▶ [Object tracking records]:

☆ ☆ ☆ ☆

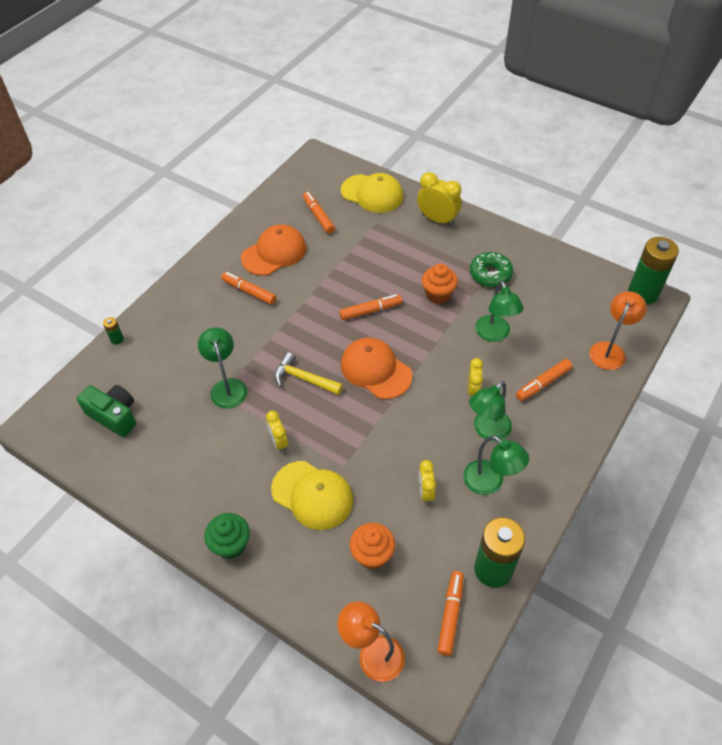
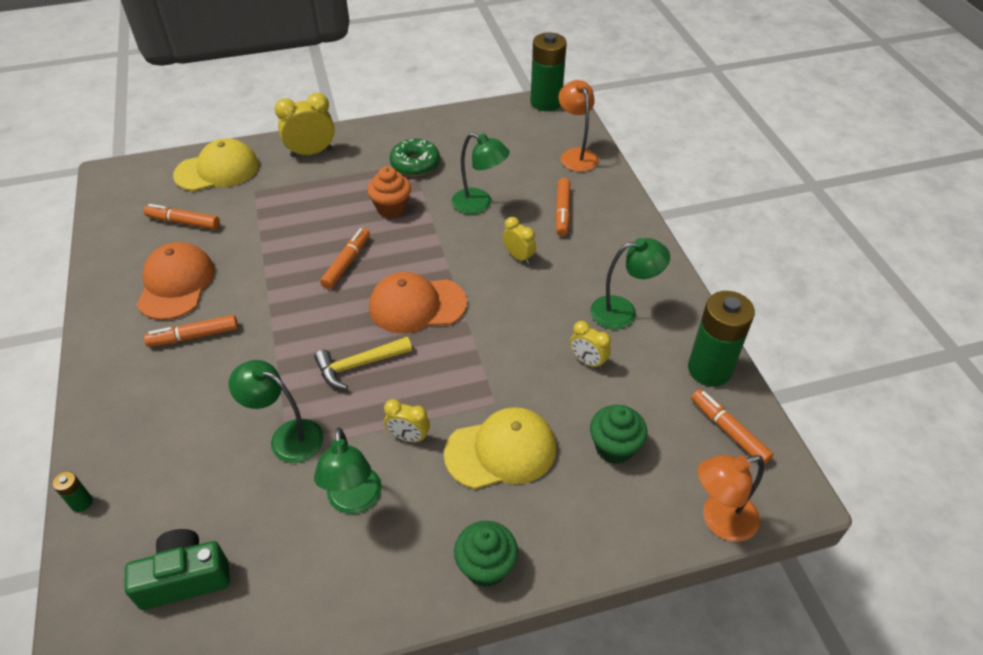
camera: 50 degrees left, 5 degrees down
(372, 554) = (614, 447): orange cupcake -> green cupcake
(487, 431) = (569, 277): green lamp -> green lamp (354, 501)

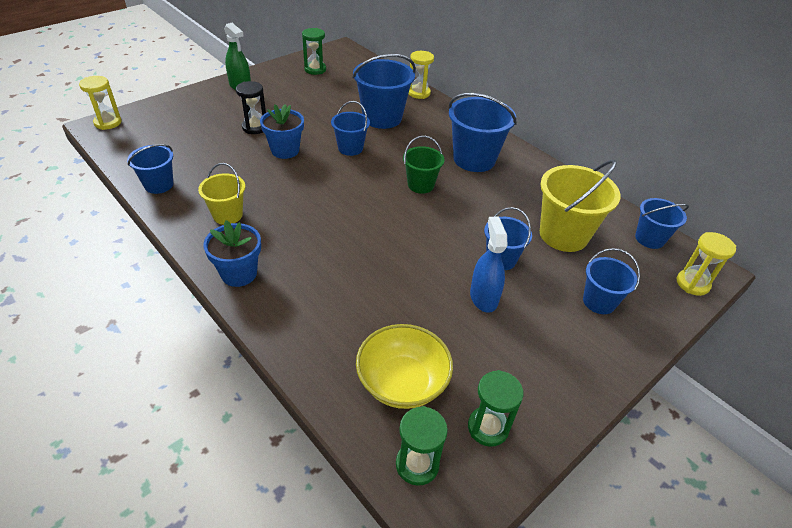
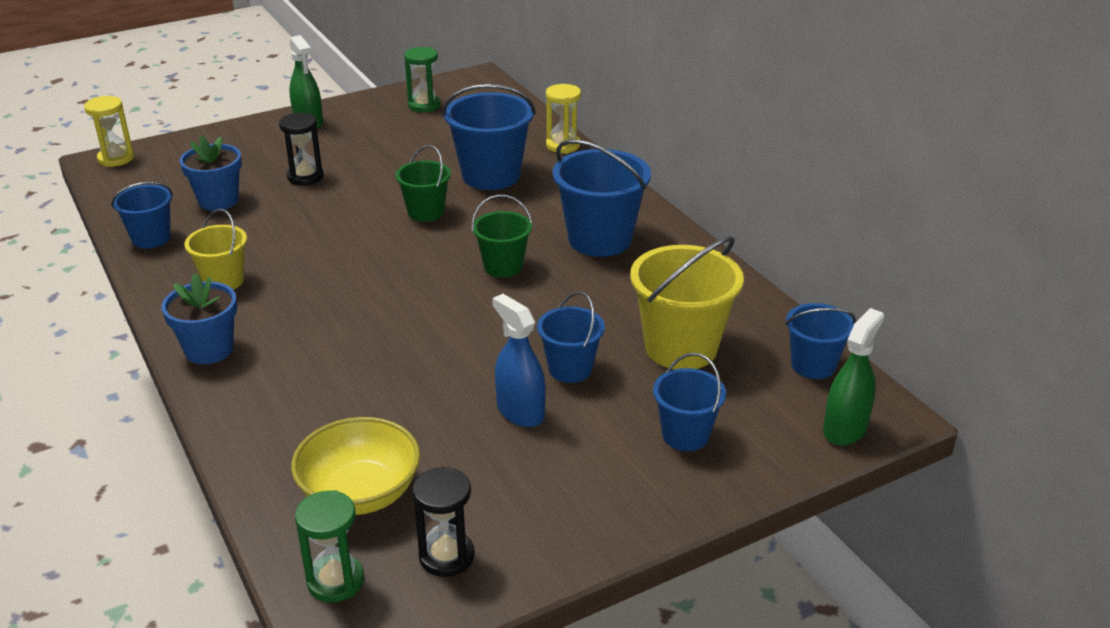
camera: 15 degrees right, 10 degrees down
(285, 150) = (333, 208): blue flower pot -> blue flower pot (218, 201)
(350, 148) = (426, 212): blue bucket -> green bucket
(483, 297) = (520, 411): blue spray bottle -> blue spray bottle turned 45 degrees counterclockwise
(488, 427) = (446, 556): green hourglass -> black hourglass
(692, 284) = (845, 429): yellow hourglass -> green spray bottle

☆ ☆ ☆ ☆

▶ [TASK TO COMPLETE]: Give only a number: how many lines of the data hold the string "blue"?

▶ [WRITTEN SOLUTION]: 3